▶ _Material provided_:
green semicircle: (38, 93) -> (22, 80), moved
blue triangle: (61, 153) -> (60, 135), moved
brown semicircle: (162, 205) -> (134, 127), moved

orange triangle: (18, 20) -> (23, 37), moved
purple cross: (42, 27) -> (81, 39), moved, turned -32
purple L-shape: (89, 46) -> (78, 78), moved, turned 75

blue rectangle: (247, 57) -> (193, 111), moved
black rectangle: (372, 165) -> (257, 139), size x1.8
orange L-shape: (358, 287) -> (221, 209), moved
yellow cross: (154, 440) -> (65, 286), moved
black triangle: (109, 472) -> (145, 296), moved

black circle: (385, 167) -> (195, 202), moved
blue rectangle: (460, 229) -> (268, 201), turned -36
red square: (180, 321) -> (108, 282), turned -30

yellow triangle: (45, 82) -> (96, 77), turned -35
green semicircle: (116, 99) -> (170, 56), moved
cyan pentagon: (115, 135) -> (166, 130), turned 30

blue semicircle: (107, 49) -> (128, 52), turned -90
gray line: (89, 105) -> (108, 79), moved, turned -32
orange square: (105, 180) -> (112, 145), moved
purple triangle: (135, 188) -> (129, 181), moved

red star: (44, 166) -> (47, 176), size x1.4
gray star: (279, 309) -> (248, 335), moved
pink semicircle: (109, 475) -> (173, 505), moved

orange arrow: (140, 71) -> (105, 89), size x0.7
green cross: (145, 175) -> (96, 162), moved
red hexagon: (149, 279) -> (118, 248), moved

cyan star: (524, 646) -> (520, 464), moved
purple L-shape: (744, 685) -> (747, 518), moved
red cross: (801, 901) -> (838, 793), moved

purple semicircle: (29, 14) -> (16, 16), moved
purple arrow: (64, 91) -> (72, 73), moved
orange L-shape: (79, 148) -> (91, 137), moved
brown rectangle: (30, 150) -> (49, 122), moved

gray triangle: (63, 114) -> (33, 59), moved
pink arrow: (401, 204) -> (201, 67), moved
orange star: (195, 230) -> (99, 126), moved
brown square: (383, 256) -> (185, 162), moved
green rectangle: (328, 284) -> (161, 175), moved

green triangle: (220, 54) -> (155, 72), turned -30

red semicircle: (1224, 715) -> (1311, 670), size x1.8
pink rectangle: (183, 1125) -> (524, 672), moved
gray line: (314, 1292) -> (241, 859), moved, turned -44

▶ _Exercise requirements_: Everything in the listing should be given again word for word.

▶ _Result for this task_:
green semicircle: (38, 93) -> (22, 80), moved
blue triangle: (61, 153) -> (60, 135), moved
brown semicircle: (162, 205) -> (134, 127), moved

orange triangle: (18, 20) -> (23, 37), moved
purple cross: (42, 27) -> (81, 39), moved, turned -32
purple L-shape: (89, 46) -> (78, 78), moved, turned 75

blue rectangle: (247, 57) -> (193, 111), moved
black rectangle: (372, 165) -> (257, 139), size x1.8
orange L-shape: (358, 287) -> (221, 209), moved
yellow cross: (154, 440) -> (65, 286), moved
black triangle: (109, 472) -> (145, 296), moved

black circle: (385, 167) -> (195, 202), moved
blue rectangle: (460, 229) -> (268, 201), turned -36
red square: (180, 321) -> (108, 282), turned -30

yellow triangle: (45, 82) -> (96, 77), turned -35
green semicircle: (116, 99) -> (170, 56), moved
cyan pentagon: (115, 135) -> (166, 130), turned 30

blue semicircle: (107, 49) -> (128, 52), turned -90
gray line: (89, 105) -> (108, 79), moved, turned -32
orange square: (105, 180) -> (112, 145), moved
purple triangle: (135, 188) -> (129, 181), moved

red star: (44, 166) -> (47, 176), size x1.4
gray star: (279, 309) -> (248, 335), moved
pink semicircle: (109, 475) -> (173, 505), moved

orange arrow: (140, 71) -> (105, 89), size x0.7
green cross: (145, 175) -> (96, 162), moved
red hexagon: (149, 279) -> (118, 248), moved

cyan star: (524, 646) -> (520, 464), moved
purple L-shape: (744, 685) -> (747, 518), moved
red cross: (801, 901) -> (838, 793), moved

purple semicircle: (29, 14) -> (16, 16), moved
purple arrow: (64, 91) -> (72, 73), moved
orange L-shape: (79, 148) -> (91, 137), moved
brown rectangle: (30, 150) -> (49, 122), moved

gray triangle: (63, 114) -> (33, 59), moved
pink arrow: (401, 204) -> (201, 67), moved
orange star: (195, 230) -> (99, 126), moved
brown square: (383, 256) -> (185, 162), moved
green rectangle: (328, 284) -> (161, 175), moved

green triangle: (220, 54) -> (155, 72), turned -30

red semicircle: (1224, 715) -> (1311, 670), size x1.8
pink rectangle: (183, 1125) -> (524, 672), moved
gray line: (314, 1292) -> (241, 859), moved, turned -44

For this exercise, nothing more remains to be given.